(YOUR OBJECTIVE) Please transcribe the listing below in full and word for word, without its pictures.
[MATERIAL PROVIDED Boundary: Start]
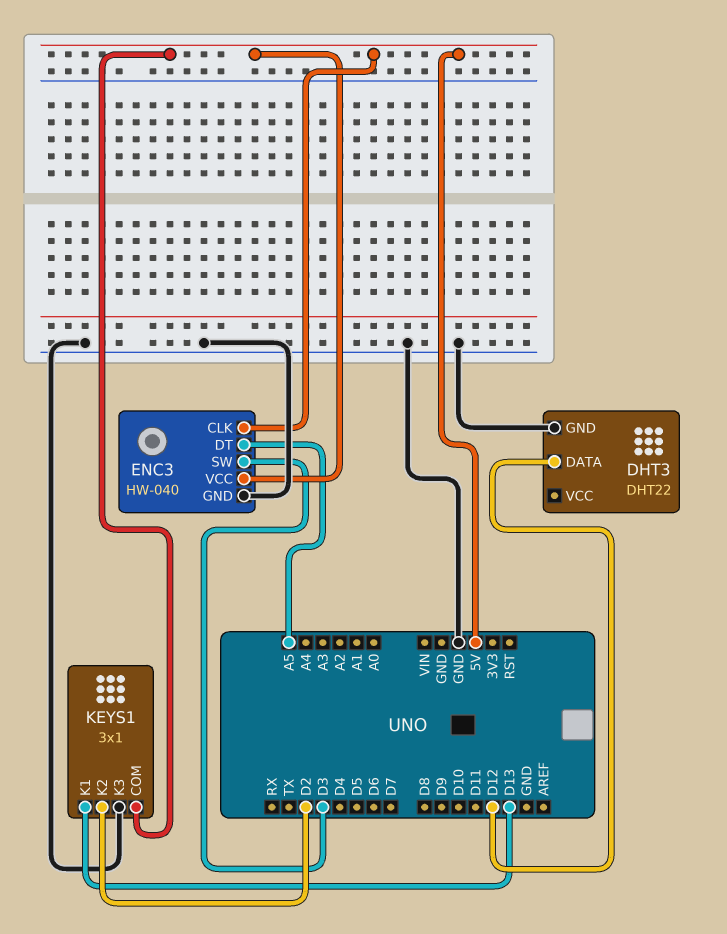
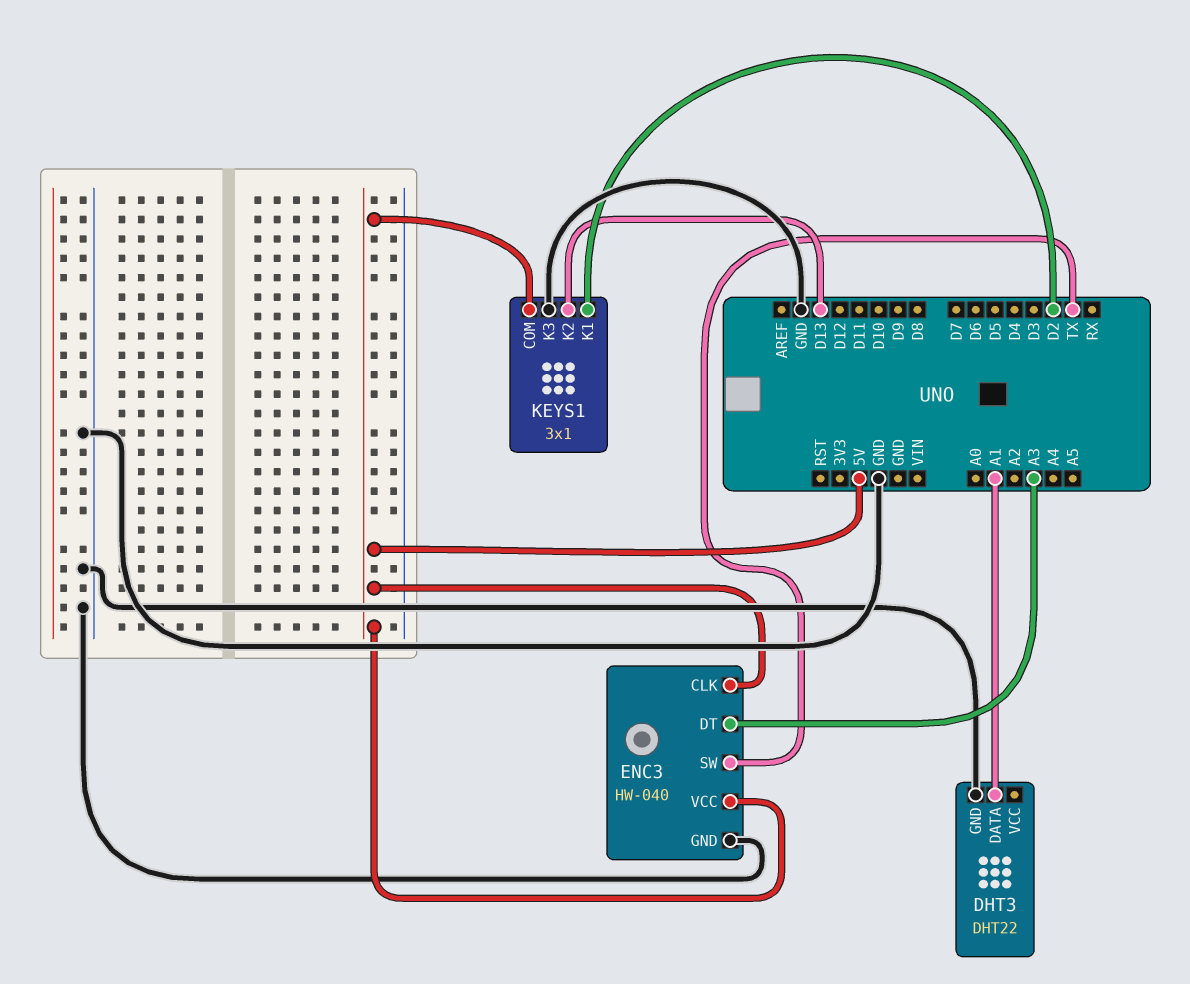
DHT3 pin DATA: D12 -> A1
ENC3 pin DT: A5 -> A3
ENC3 pin SW: D3 -> TX
KEYS1 pin K1: D13 -> D2
KEYS1 pin K2: D2 -> D13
[MATERIAL PROVIDED Boundary: End]
(RESULT OF THE EXERCISE)
DHT3 pin DATA: D12 -> A1
ENC3 pin DT: A5 -> A3
ENC3 pin SW: D3 -> TX
KEYS1 pin K1: D13 -> D2
KEYS1 pin K2: D2 -> D13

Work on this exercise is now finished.